PROVIDED INFORMATION:
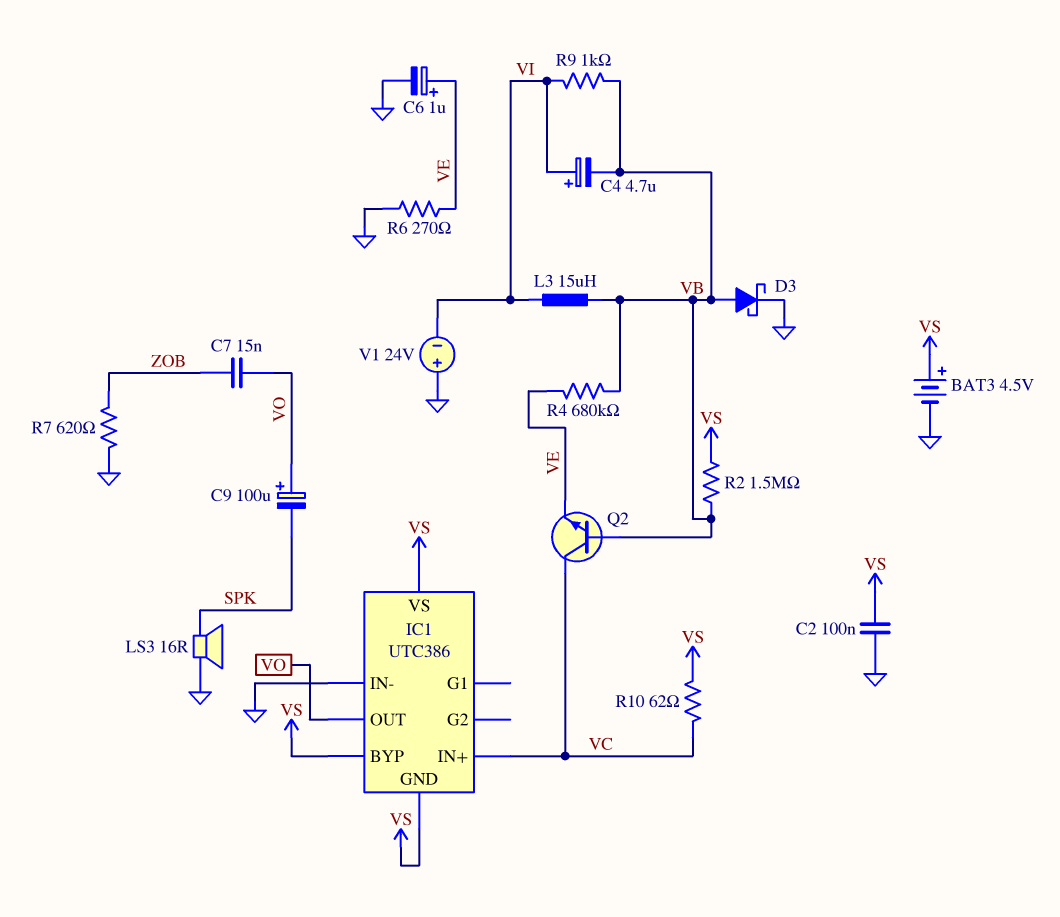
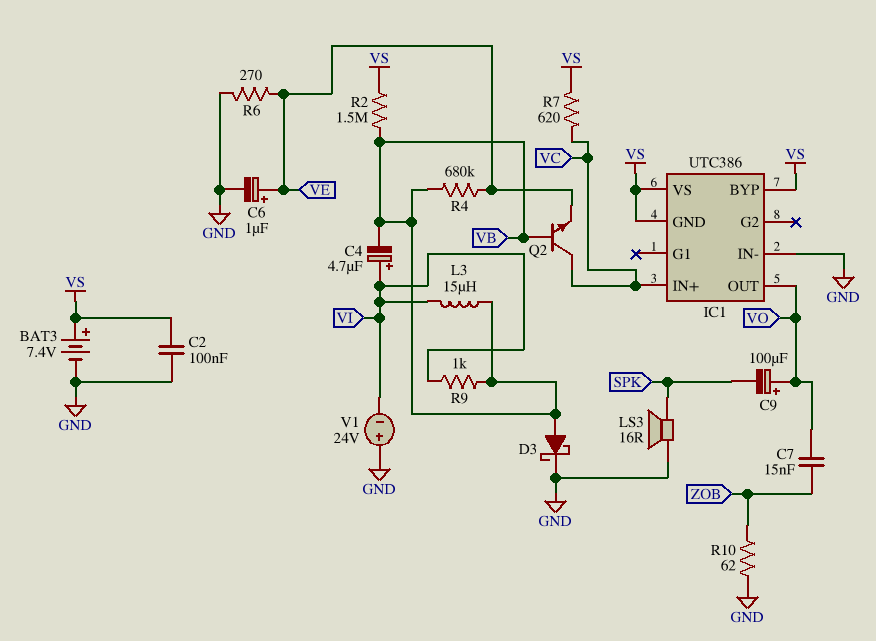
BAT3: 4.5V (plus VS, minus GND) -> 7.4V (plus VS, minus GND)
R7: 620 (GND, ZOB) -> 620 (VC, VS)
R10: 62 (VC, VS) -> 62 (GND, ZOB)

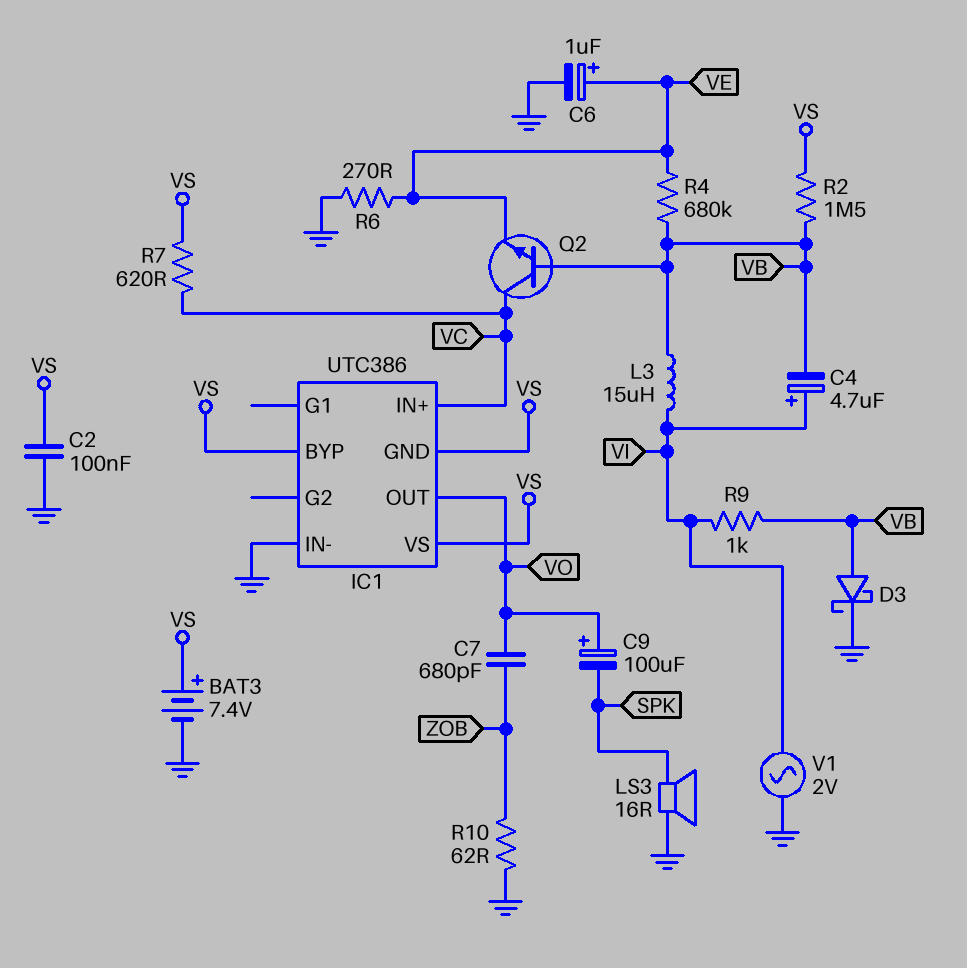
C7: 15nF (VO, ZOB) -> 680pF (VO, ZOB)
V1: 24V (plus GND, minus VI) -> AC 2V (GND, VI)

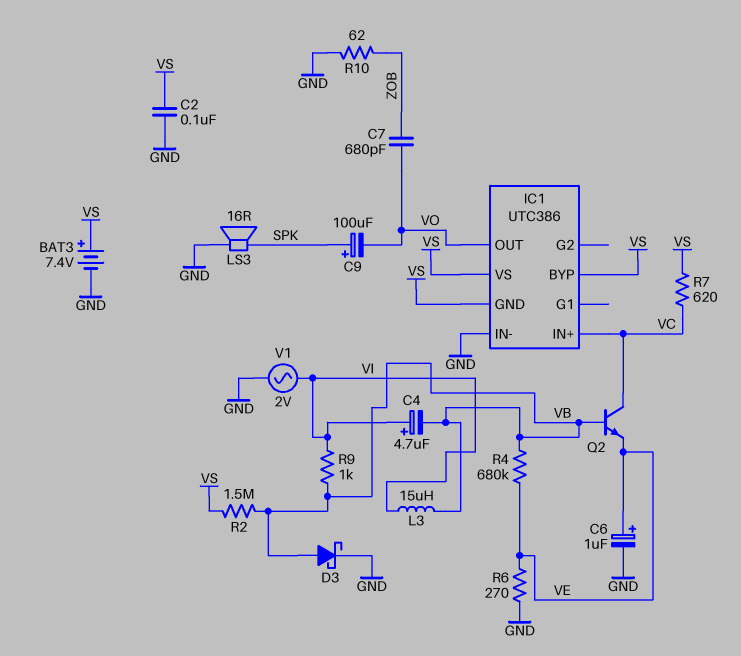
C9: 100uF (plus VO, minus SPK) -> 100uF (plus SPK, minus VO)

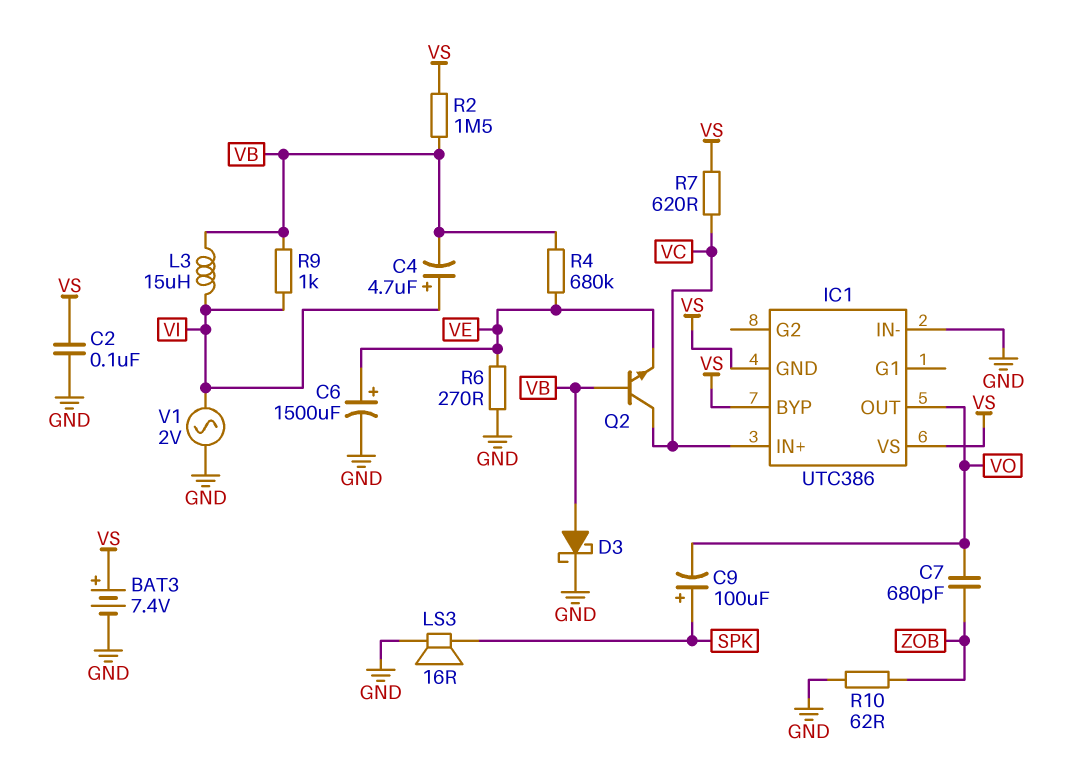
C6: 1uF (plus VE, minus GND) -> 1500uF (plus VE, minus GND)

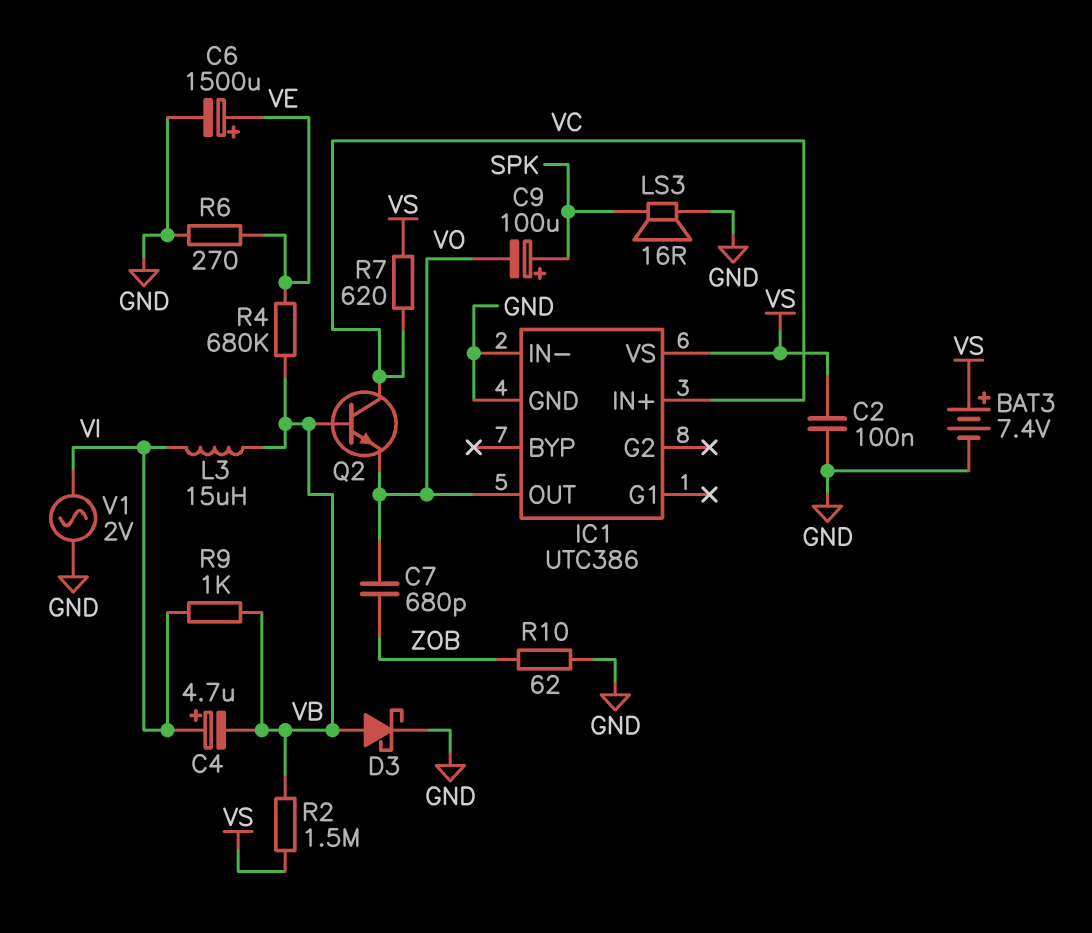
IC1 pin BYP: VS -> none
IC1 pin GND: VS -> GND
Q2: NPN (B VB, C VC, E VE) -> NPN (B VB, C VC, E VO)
* * *
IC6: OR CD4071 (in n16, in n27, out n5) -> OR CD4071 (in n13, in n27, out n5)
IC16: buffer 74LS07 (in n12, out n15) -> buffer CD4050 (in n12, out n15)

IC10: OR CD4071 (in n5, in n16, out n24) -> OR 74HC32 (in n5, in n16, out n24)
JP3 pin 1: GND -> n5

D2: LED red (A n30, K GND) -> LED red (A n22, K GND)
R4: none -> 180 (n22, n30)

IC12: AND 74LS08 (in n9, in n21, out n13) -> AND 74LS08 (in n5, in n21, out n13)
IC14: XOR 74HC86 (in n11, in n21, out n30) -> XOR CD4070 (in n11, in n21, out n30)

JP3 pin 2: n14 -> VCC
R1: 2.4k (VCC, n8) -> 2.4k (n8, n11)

YOUR ASSIGNMENT:
In the data above, find each line where the string "none" appears, then copy it.

REPLY:
IC1 pin BYP: VS -> none
R4: none -> 180 (n22, n30)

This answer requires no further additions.